— Start of GIVEN RECORDS —

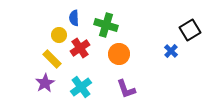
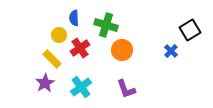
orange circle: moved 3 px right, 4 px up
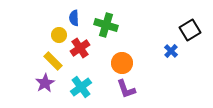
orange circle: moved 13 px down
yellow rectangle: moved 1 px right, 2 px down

— End of GIVEN RECORDS —
— Start of GIVEN RECORDS —

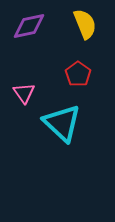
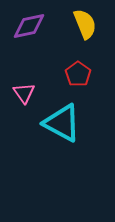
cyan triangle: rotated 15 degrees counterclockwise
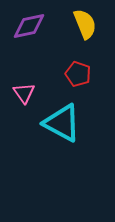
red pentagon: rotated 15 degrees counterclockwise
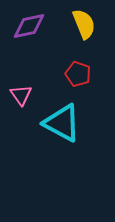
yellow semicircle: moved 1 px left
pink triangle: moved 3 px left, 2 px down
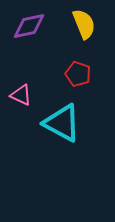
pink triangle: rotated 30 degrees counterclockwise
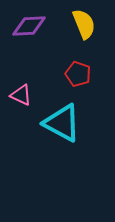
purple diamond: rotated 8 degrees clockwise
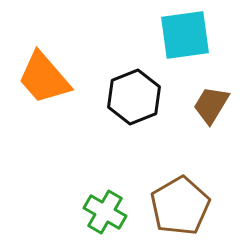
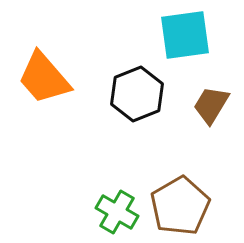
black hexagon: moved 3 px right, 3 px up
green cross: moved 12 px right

— End of GIVEN RECORDS —
— Start of GIVEN RECORDS —

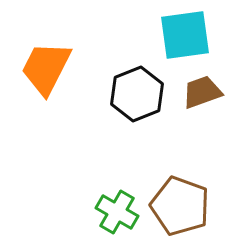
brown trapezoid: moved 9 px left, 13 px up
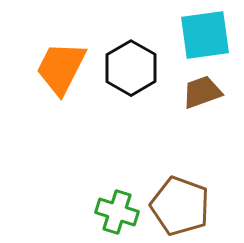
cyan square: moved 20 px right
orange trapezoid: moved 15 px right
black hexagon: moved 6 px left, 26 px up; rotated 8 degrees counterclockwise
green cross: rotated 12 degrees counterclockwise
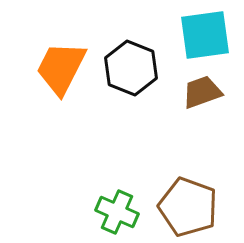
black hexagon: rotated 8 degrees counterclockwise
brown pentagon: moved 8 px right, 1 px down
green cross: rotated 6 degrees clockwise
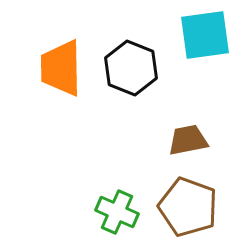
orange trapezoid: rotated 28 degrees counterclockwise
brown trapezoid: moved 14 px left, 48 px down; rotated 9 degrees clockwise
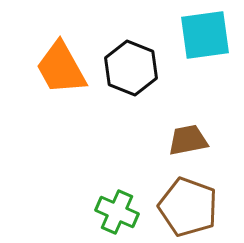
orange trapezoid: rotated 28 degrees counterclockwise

— End of GIVEN RECORDS —

Quote, word for word, the lines of the material above, from the line containing "cyan triangle: rotated" up to and including the line containing "purple diamond: rotated 8 degrees clockwise". Leave the pictures out of your answer.

RESULT OF THIS TASK →
cyan triangle: rotated 15 degrees counterclockwise
red pentagon: rotated 15 degrees counterclockwise
yellow semicircle: moved 1 px left
pink triangle: moved 3 px left, 2 px down
pink triangle: rotated 30 degrees counterclockwise
purple diamond: rotated 8 degrees clockwise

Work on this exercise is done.